[Version comparison data]
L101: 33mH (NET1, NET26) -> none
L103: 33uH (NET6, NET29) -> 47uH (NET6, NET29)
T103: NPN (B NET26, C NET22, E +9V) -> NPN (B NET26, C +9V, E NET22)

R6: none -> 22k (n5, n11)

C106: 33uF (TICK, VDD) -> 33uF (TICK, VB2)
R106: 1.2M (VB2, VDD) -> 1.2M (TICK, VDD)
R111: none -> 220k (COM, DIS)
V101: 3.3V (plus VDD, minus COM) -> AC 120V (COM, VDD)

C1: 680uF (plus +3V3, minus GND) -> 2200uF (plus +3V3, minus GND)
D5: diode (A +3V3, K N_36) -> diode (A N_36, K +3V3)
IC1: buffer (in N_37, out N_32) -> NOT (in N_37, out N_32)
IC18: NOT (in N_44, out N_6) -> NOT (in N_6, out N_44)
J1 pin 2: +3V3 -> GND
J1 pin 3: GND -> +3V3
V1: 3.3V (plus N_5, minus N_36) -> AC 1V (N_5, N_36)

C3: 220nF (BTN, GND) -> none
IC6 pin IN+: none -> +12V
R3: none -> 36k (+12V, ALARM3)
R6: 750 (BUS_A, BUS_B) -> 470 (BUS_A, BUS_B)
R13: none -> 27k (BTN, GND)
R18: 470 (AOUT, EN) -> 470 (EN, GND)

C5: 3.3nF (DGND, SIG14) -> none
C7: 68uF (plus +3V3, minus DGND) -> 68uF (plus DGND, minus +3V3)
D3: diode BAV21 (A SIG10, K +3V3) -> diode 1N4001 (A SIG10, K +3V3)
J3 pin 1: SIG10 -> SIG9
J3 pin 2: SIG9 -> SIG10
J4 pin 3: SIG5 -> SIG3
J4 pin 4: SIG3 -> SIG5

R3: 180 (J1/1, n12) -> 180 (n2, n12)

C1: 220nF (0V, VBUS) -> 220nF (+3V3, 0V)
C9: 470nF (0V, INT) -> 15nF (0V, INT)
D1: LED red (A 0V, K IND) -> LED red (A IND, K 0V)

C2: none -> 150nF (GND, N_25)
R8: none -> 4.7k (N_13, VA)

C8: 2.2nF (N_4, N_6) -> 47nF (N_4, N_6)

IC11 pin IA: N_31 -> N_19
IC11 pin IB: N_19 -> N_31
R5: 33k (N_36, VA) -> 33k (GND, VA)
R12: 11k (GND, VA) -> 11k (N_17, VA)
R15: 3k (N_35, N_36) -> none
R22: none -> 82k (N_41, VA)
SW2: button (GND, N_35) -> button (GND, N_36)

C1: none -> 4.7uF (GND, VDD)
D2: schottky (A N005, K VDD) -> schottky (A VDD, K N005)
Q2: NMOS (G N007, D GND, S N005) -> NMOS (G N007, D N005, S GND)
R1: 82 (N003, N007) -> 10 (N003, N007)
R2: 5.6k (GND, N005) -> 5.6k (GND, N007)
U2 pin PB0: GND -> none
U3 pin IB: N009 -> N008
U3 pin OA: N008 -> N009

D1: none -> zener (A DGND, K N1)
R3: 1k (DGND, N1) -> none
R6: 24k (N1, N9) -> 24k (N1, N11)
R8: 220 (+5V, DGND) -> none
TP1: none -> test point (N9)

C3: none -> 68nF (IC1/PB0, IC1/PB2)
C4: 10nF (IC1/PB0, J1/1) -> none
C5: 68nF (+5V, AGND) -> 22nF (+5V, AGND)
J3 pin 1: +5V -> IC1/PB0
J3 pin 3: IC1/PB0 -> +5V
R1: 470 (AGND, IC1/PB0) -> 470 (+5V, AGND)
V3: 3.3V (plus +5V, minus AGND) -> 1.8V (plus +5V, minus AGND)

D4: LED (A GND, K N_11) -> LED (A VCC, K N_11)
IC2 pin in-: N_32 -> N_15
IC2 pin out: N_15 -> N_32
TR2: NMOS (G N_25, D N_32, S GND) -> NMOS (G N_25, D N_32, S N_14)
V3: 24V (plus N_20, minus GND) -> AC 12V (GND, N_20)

● **What is expected**: Each record above is to be reproduced verbatim.

● **Your solution**:
L101: 33mH (NET1, NET26) -> none
L103: 33uH (NET6, NET29) -> 47uH (NET6, NET29)
T103: NPN (B NET26, C NET22, E +9V) -> NPN (B NET26, C +9V, E NET22)

R6: none -> 22k (n5, n11)

C106: 33uF (TICK, VDD) -> 33uF (TICK, VB2)
R106: 1.2M (VB2, VDD) -> 1.2M (TICK, VDD)
R111: none -> 220k (COM, DIS)
V101: 3.3V (plus VDD, minus COM) -> AC 120V (COM, VDD)

C1: 680uF (plus +3V3, minus GND) -> 2200uF (plus +3V3, minus GND)
D5: diode (A +3V3, K N_36) -> diode (A N_36, K +3V3)
IC1: buffer (in N_37, out N_32) -> NOT (in N_37, out N_32)
IC18: NOT (in N_44, out N_6) -> NOT (in N_6, out N_44)
J1 pin 2: +3V3 -> GND
J1 pin 3: GND -> +3V3
V1: 3.3V (plus N_5, minus N_36) -> AC 1V (N_5, N_36)

C3: 220nF (BTN, GND) -> none
IC6 pin IN+: none -> +12V
R3: none -> 36k (+12V, ALARM3)
R6: 750 (BUS_A, BUS_B) -> 470 (BUS_A, BUS_B)
R13: none -> 27k (BTN, GND)
R18: 470 (AOUT, EN) -> 470 (EN, GND)

C5: 3.3nF (DGND, SIG14) -> none
C7: 68uF (plus +3V3, minus DGND) -> 68uF (plus DGND, minus +3V3)
D3: diode BAV21 (A SIG10, K +3V3) -> diode 1N4001 (A SIG10, K +3V3)
J3 pin 1: SIG10 -> SIG9
J3 pin 2: SIG9 -> SIG10
J4 pin 3: SIG5 -> SIG3
J4 pin 4: SIG3 -> SIG5

R3: 180 (J1/1, n12) -> 180 (n2, n12)

C1: 220nF (0V, VBUS) -> 220nF (+3V3, 0V)
C9: 470nF (0V, INT) -> 15nF (0V, INT)
D1: LED red (A 0V, K IND) -> LED red (A IND, K 0V)

C2: none -> 150nF (GND, N_25)
R8: none -> 4.7k (N_13, VA)

C8: 2.2nF (N_4, N_6) -> 47nF (N_4, N_6)

IC11 pin IA: N_31 -> N_19
IC11 pin IB: N_19 -> N_31
R5: 33k (N_36, VA) -> 33k (GND, VA)
R12: 11k (GND, VA) -> 11k (N_17, VA)
R15: 3k (N_35, N_36) -> none
R22: none -> 82k (N_41, VA)
SW2: button (GND, N_35) -> button (GND, N_36)

C1: none -> 4.7uF (GND, VDD)
D2: schottky (A N005, K VDD) -> schottky (A VDD, K N005)
Q2: NMOS (G N007, D GND, S N005) -> NMOS (G N007, D N005, S GND)
R1: 82 (N003, N007) -> 10 (N003, N007)
R2: 5.6k (GND, N005) -> 5.6k (GND, N007)
U2 pin PB0: GND -> none
U3 pin IB: N009 -> N008
U3 pin OA: N008 -> N009

D1: none -> zener (A DGND, K N1)
R3: 1k (DGND, N1) -> none
R6: 24k (N1, N9) -> 24k (N1, N11)
R8: 220 (+5V, DGND) -> none
TP1: none -> test point (N9)

C3: none -> 68nF (IC1/PB0, IC1/PB2)
C4: 10nF (IC1/PB0, J1/1) -> none
C5: 68nF (+5V, AGND) -> 22nF (+5V, AGND)
J3 pin 1: +5V -> IC1/PB0
J3 pin 3: IC1/PB0 -> +5V
R1: 470 (AGND, IC1/PB0) -> 470 (+5V, AGND)
V3: 3.3V (plus +5V, minus AGND) -> 1.8V (plus +5V, minus AGND)

D4: LED (A GND, K N_11) -> LED (A VCC, K N_11)
IC2 pin in-: N_32 -> N_15
IC2 pin out: N_15 -> N_32
TR2: NMOS (G N_25, D N_32, S GND) -> NMOS (G N_25, D N_32, S N_14)
V3: 24V (plus N_20, minus GND) -> AC 12V (GND, N_20)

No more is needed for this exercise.